(What you have to do)
Out of the records below, copy all lines in which the word "plane" occurs.

[Stored dataset items]
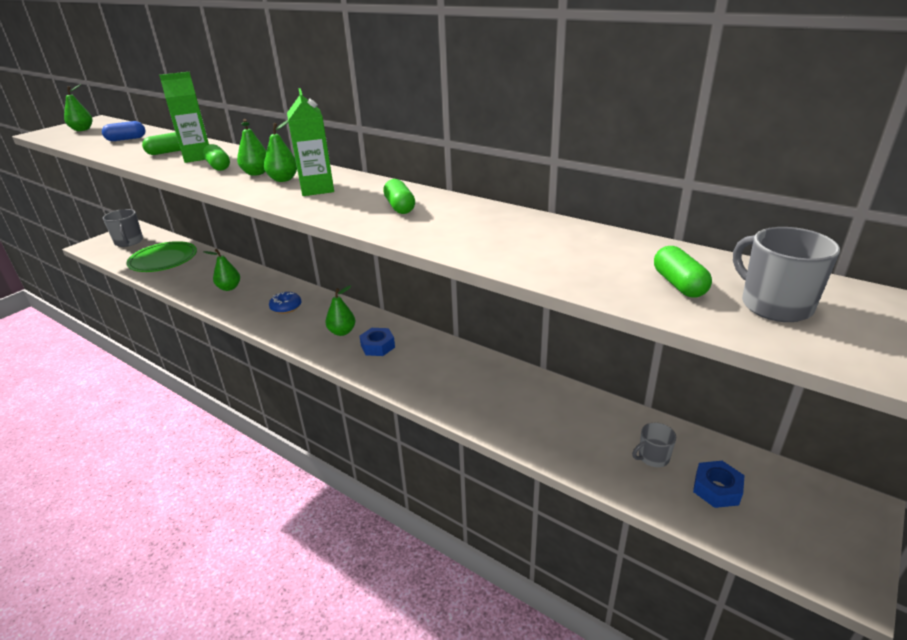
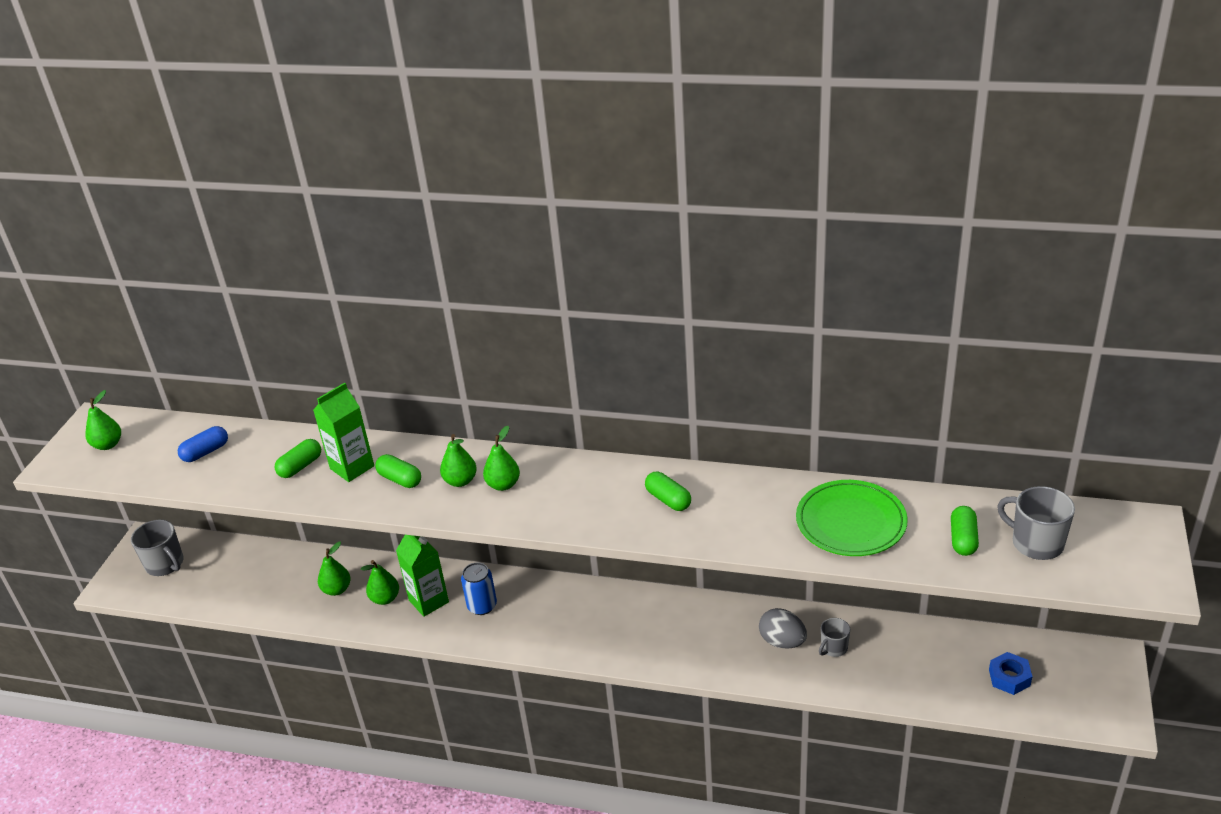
camera: 20 degrees left, 5 degrees up
(163, 260) = (250, 580): green plate -> green plate (851, 522)
(286, 307) = (482, 606): blue donut -> blue can
(317, 189) = (557, 492): green carton -> green carton (428, 601)
(342, 332) = (575, 619): green pear -> green pear (337, 589)
(377, 346) = (628, 626): blue nut -> none
(497, 391) = (782, 641): none -> grey egg
(653, 457) = (949, 665): grey mug -> grey mug (833, 648)
(679, 284) = (963, 539): green capsule -> green capsule turned 45 degrees clockwise

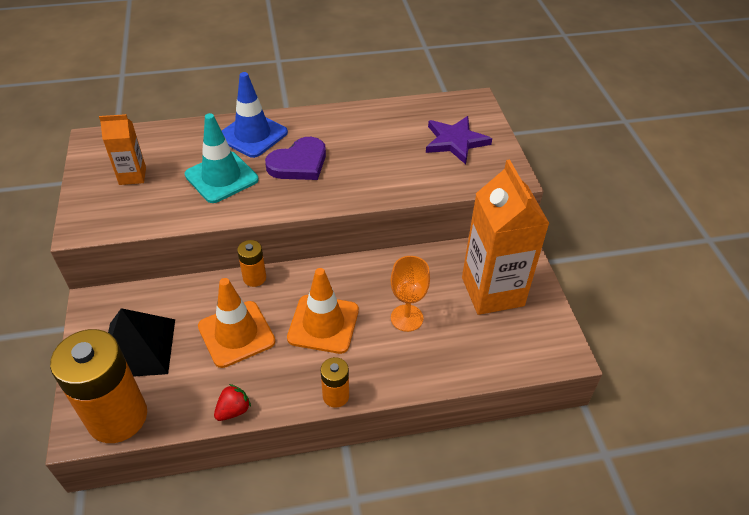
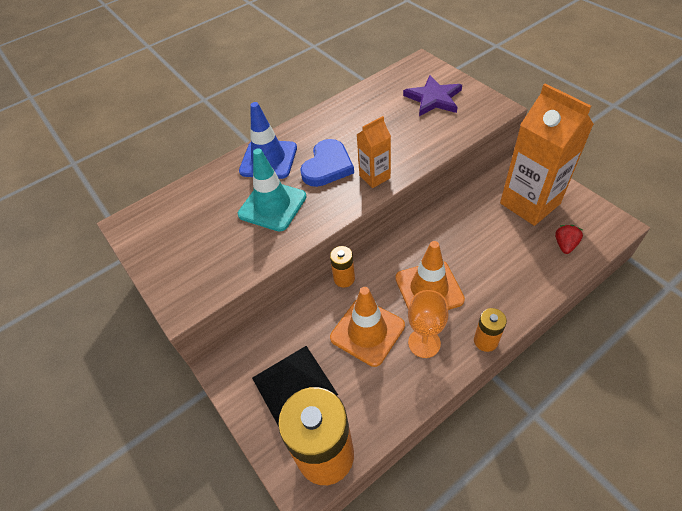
camera: 20 degrees left, 5 degrees up
(132, 176) = (191, 239): orange carton -> orange carton (374, 177)
(233, 410) = (417, 396): red strawberry -> red strawberry (565, 245)
(299, 163) = (327, 166): purple heart -> blue heart
(407, 318) = (486, 253): orange goblet -> orange goblet (424, 343)

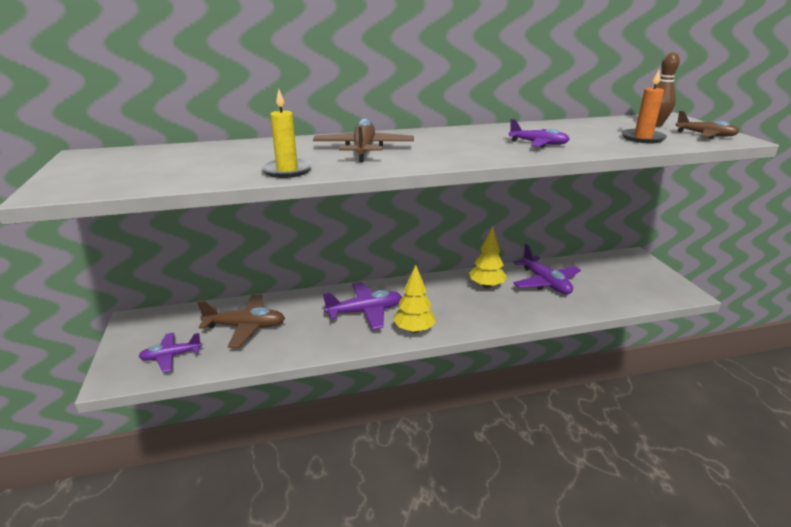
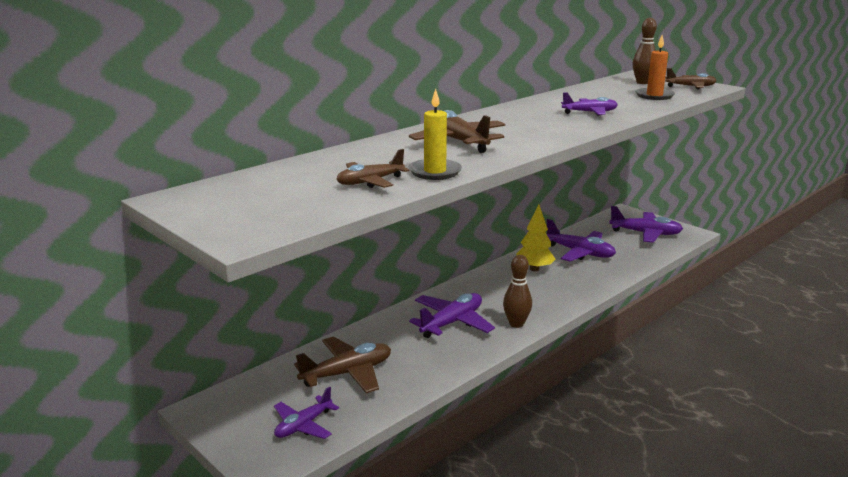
camera: 30 degrees left, 5 degrees down
(223, 169) = (370, 182): none -> brown plane
(414, 330) = (516, 324): yellow tree -> brown bowling pin
(633, 281) = (645, 233): none -> purple plane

(Response area)
(223, 169) = (370, 182): none -> brown plane
(633, 281) = (645, 233): none -> purple plane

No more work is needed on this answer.